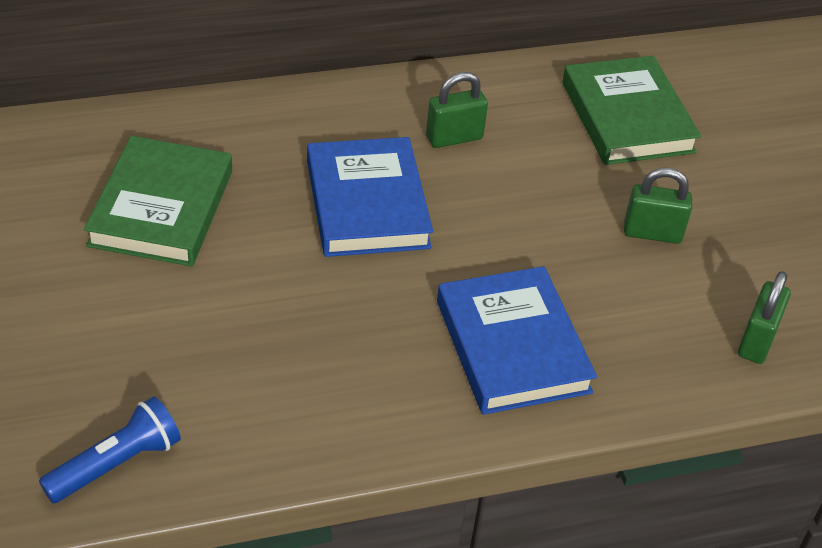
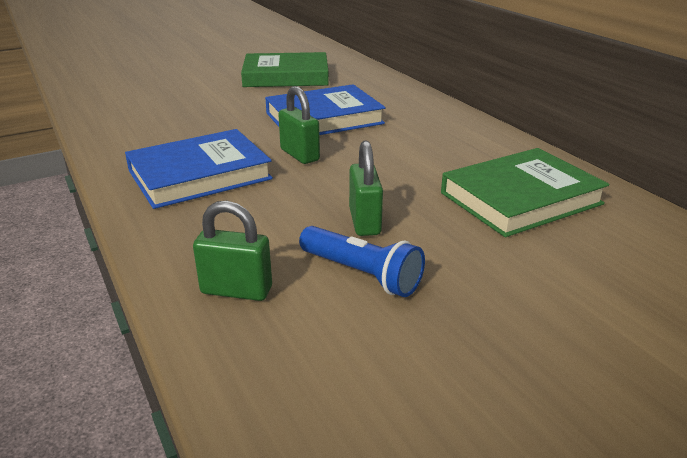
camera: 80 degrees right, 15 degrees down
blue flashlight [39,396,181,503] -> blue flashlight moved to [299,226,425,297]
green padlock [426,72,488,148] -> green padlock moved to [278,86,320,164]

---

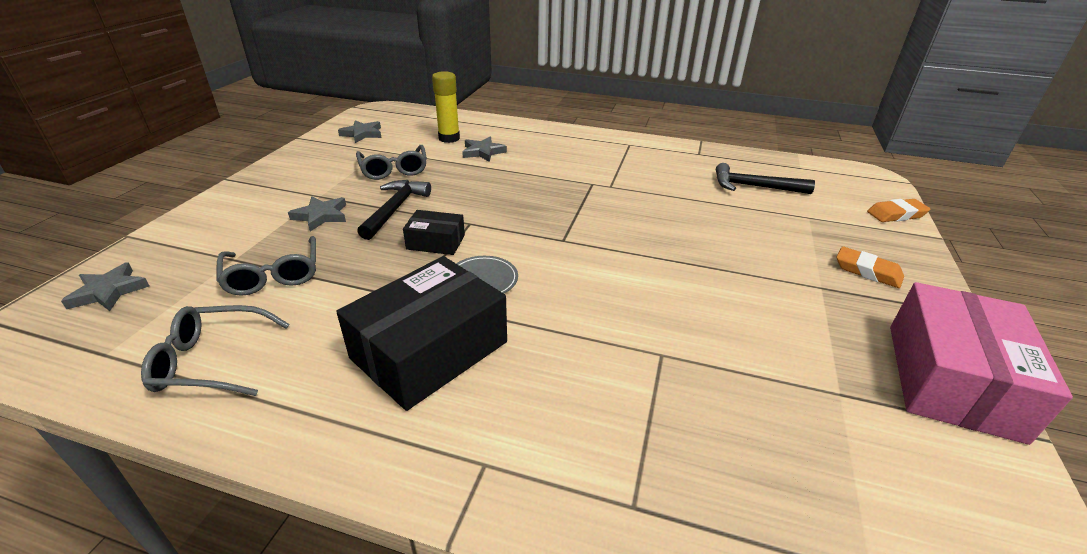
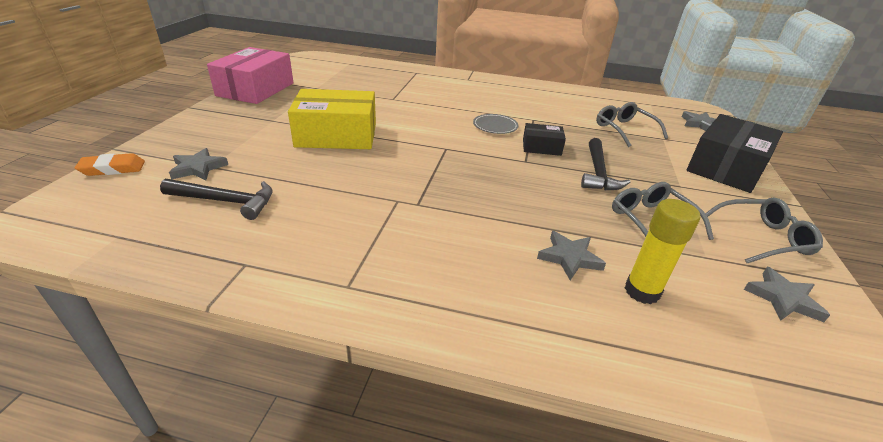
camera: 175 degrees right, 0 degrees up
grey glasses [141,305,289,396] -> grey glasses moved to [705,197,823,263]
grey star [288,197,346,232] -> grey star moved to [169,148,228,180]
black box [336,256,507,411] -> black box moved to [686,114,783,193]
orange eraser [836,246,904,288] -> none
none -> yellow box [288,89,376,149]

• Problem statement: Find the number of lines in the material above that contain the word "camera"; write that number and nothing else.

• Task answer: 2